[Object quantity data]
================================
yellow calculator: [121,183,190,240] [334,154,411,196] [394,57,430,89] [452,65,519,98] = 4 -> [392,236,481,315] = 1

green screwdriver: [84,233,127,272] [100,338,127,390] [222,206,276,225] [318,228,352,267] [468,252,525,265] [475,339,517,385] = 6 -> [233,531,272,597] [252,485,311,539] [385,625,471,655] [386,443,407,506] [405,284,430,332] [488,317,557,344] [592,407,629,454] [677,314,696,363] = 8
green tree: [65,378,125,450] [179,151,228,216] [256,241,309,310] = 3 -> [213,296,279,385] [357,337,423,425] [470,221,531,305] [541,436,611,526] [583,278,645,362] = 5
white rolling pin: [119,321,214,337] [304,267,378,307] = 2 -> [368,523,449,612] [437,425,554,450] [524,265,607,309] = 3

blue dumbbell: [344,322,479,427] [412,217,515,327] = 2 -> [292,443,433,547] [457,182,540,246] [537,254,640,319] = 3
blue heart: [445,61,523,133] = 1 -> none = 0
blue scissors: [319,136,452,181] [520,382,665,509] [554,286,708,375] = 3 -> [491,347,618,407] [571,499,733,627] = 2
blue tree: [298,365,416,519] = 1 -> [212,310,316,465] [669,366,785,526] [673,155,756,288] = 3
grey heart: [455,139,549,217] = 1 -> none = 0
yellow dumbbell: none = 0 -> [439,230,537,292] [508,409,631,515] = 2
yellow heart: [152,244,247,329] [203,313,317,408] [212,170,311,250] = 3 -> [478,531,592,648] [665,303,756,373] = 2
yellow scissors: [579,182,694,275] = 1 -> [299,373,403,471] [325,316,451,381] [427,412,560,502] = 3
================================
TASK DETAILS: Copy out exactly the lines between the line with "blue scissors: [319,136,452,181]" and the last line of the entries, counting both of those lines.

ANSWER BOX:
blue scissors: [319,136,452,181] [520,382,665,509] [554,286,708,375] = 3 -> [491,347,618,407] [571,499,733,627] = 2
blue tree: [298,365,416,519] = 1 -> [212,310,316,465] [669,366,785,526] [673,155,756,288] = 3
grey heart: [455,139,549,217] = 1 -> none = 0
yellow dumbbell: none = 0 -> [439,230,537,292] [508,409,631,515] = 2
yellow heart: [152,244,247,329] [203,313,317,408] [212,170,311,250] = 3 -> [478,531,592,648] [665,303,756,373] = 2
yellow scissors: [579,182,694,275] = 1 -> [299,373,403,471] [325,316,451,381] [427,412,560,502] = 3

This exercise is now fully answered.